:: What to do ::
The response should contain all of the records, copied exactly, and none of the images.

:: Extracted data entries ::

____

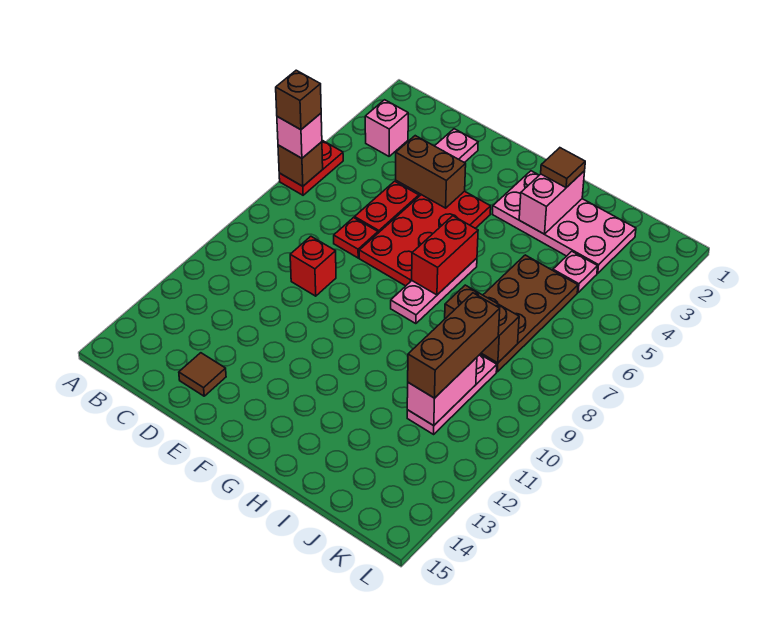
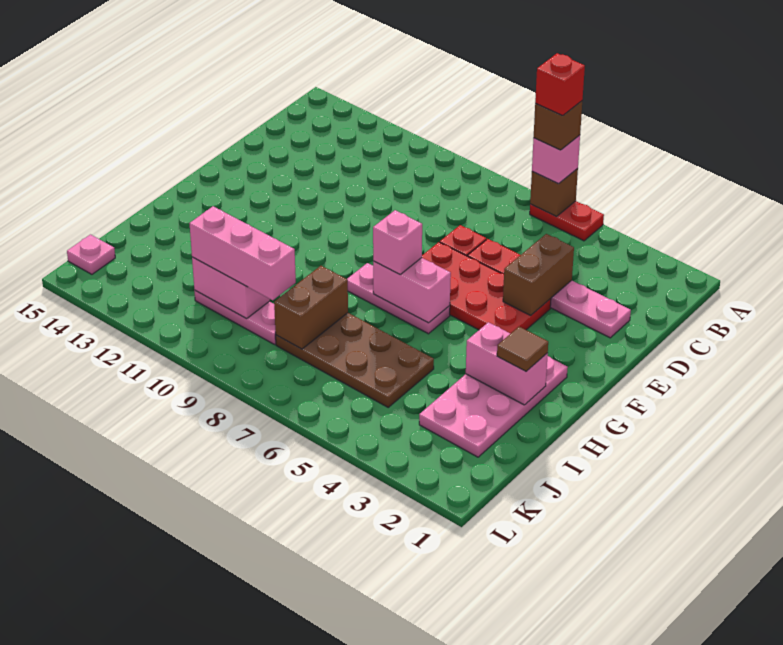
pink brick B3 level 1 -> pink brick G7 level 3
red brick D9 level 1 -> red brick A6 level 5
brown tile D14 level 1 -> none
red brick G6:G7 level 2 -> pink brick G6:G7 level 2
pink plate J4 level 1 -> pink plate K15 level 1
brown brick J9:J11 level 3 -> pink brick J9:J11 level 3

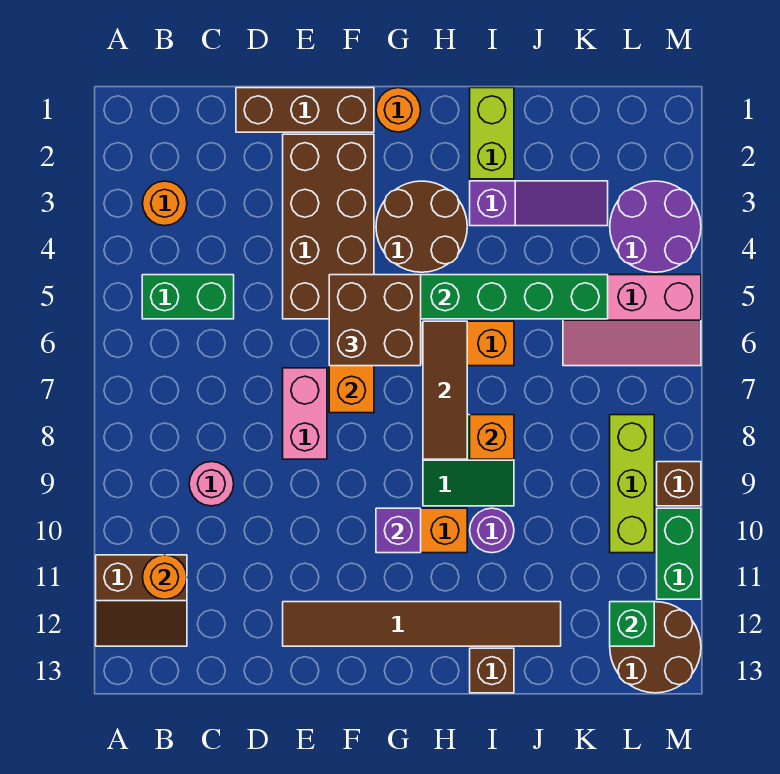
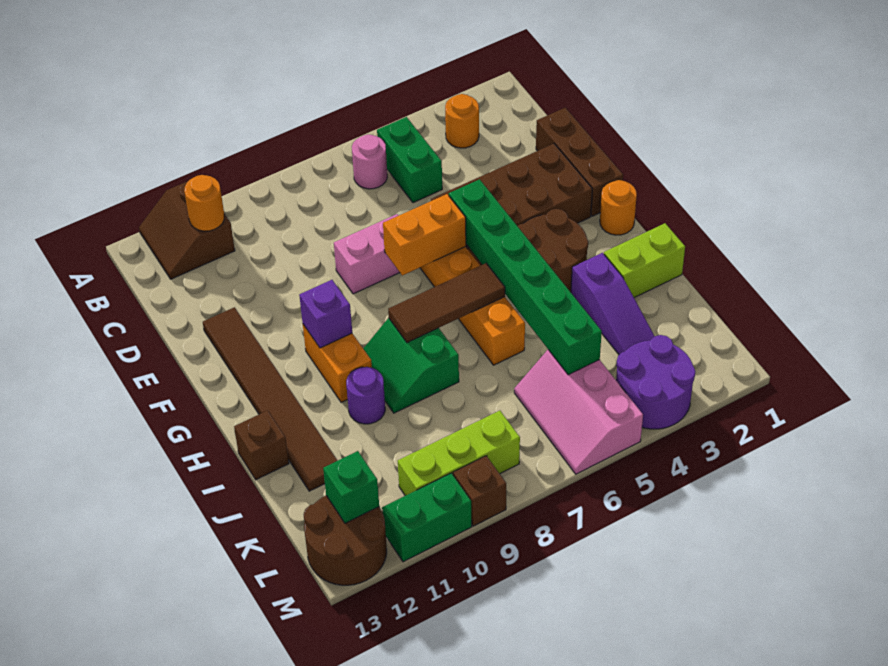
pink round brick C9 level 1 -> pink round brick B6 level 1
brown brick F5:G6 level 3 -> none
orange brick I8 level 2 -> none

____

:: Exercise answer ::
pink brick B3 level 1 -> pink brick G7 level 3
red brick D9 level 1 -> red brick A6 level 5
brown tile D14 level 1 -> none
red brick G6:G7 level 2 -> pink brick G6:G7 level 2
pink plate J4 level 1 -> pink plate K15 level 1
brown brick J9:J11 level 3 -> pink brick J9:J11 level 3

pink round brick C9 level 1 -> pink round brick B6 level 1
brown brick F5:G6 level 3 -> none
orange brick I8 level 2 -> none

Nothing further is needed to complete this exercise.